TASK STATEMENT
What is needed is an exact copy of every entry below, minus the images.
%%
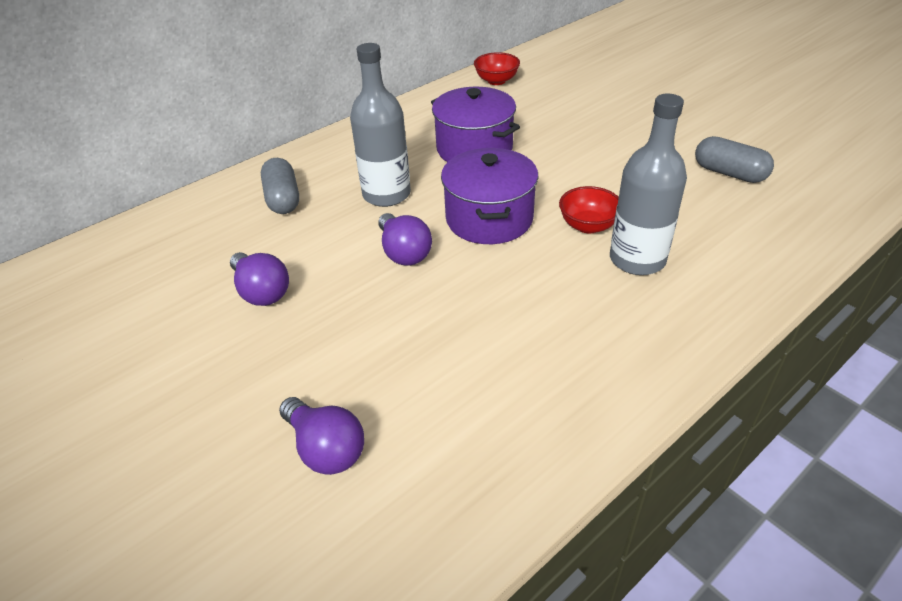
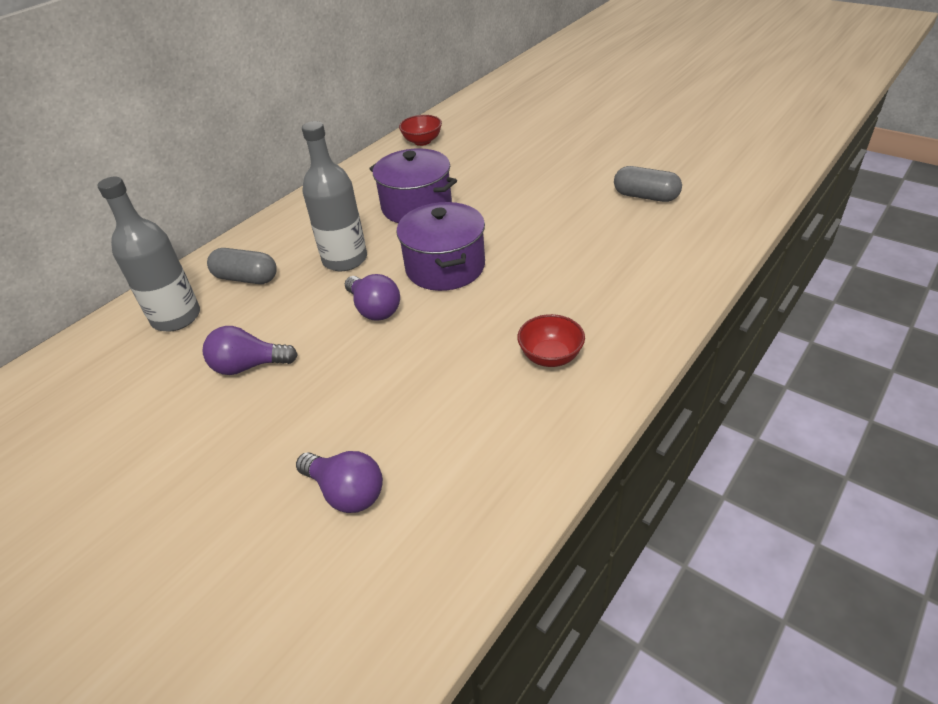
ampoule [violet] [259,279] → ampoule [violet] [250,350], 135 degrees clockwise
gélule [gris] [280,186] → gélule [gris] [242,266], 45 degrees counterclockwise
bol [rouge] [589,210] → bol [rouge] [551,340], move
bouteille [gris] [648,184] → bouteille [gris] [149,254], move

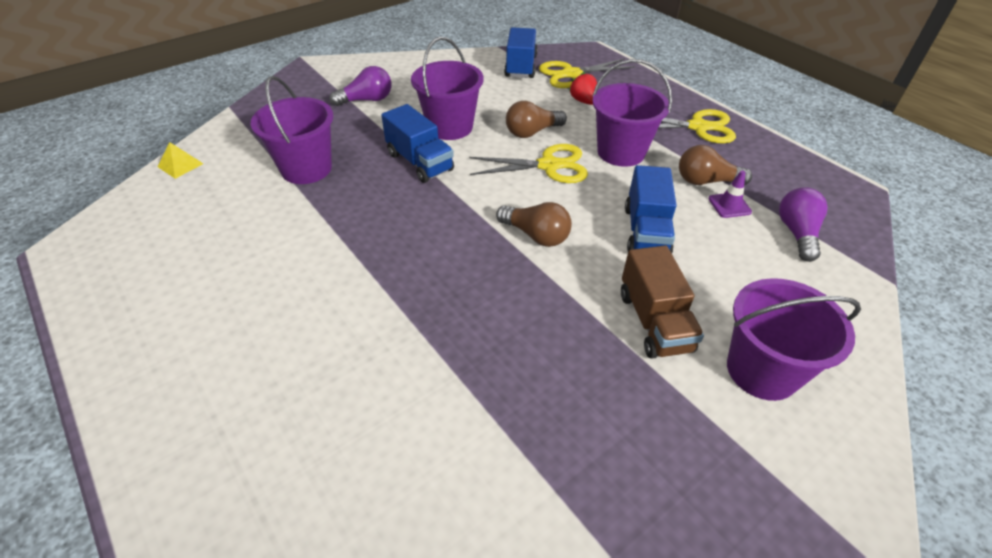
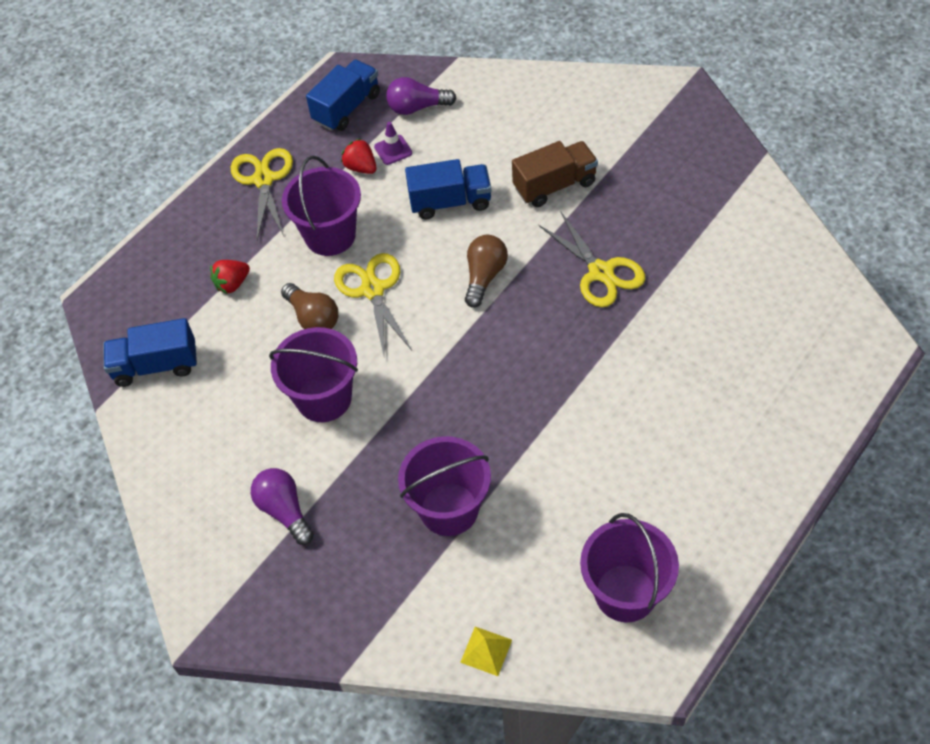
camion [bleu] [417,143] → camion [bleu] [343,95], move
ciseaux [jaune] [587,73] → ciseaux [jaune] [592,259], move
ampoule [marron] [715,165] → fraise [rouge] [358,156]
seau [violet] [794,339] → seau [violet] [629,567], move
%%
SOLVED PROBLEM
ampoule [violet] [259,279] → ampoule [violet] [250,350], 135 degrees clockwise
gélule [gris] [280,186] → gélule [gris] [242,266], 45 degrees counterclockwise
bol [rouge] [589,210] → bol [rouge] [551,340], move
bouteille [gris] [648,184] → bouteille [gris] [149,254], move

camion [bleu] [417,143] → camion [bleu] [343,95], move
ciseaux [jaune] [587,73] → ciseaux [jaune] [592,259], move
ampoule [marron] [715,165] → fraise [rouge] [358,156]
seau [violet] [794,339] → seau [violet] [629,567], move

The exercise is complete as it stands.